- [EXERCISE] Check every line of the entries below for the word "vert", and copy the ones that have it.

>>>

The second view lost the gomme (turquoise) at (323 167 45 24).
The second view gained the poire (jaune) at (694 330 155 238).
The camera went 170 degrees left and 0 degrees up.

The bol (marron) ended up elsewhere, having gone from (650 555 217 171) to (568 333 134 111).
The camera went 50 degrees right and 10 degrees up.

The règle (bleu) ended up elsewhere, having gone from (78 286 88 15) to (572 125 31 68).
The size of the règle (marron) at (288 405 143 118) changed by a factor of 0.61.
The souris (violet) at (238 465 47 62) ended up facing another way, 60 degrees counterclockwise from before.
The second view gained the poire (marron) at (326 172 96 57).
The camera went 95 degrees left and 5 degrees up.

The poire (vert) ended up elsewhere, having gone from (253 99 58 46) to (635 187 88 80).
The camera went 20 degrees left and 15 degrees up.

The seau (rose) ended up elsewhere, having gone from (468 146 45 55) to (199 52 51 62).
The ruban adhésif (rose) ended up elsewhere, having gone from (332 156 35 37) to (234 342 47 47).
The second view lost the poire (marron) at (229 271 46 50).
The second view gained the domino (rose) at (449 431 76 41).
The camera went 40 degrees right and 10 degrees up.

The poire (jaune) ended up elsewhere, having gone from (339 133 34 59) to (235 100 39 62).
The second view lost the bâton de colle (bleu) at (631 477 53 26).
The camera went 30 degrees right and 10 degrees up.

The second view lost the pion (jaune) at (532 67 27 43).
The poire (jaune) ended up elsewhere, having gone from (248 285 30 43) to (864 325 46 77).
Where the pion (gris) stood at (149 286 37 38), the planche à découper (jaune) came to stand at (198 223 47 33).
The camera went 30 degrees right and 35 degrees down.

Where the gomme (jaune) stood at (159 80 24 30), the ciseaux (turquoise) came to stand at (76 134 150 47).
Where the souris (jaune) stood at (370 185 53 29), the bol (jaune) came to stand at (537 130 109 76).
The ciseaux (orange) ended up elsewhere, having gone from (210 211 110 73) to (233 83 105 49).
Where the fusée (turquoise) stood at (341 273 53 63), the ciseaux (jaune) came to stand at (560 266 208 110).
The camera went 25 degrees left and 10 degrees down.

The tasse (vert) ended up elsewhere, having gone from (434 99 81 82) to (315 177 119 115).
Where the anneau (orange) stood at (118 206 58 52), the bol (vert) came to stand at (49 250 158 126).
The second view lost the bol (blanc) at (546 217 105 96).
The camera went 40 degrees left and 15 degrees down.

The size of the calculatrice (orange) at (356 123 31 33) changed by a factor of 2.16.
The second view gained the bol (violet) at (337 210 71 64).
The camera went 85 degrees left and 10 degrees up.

<<<

- [SOLUTION TO THIS EXERCISE]
The poire (vert) ended up elsewhere, having gone from (253 99 58 46) to (635 187 88 80).
The tasse (vert) ended up elsewhere, having gone from (434 99 81 82) to (315 177 119 115).
Where the anneau (orange) stood at (118 206 58 52), the bol (vert) came to stand at (49 250 158 126).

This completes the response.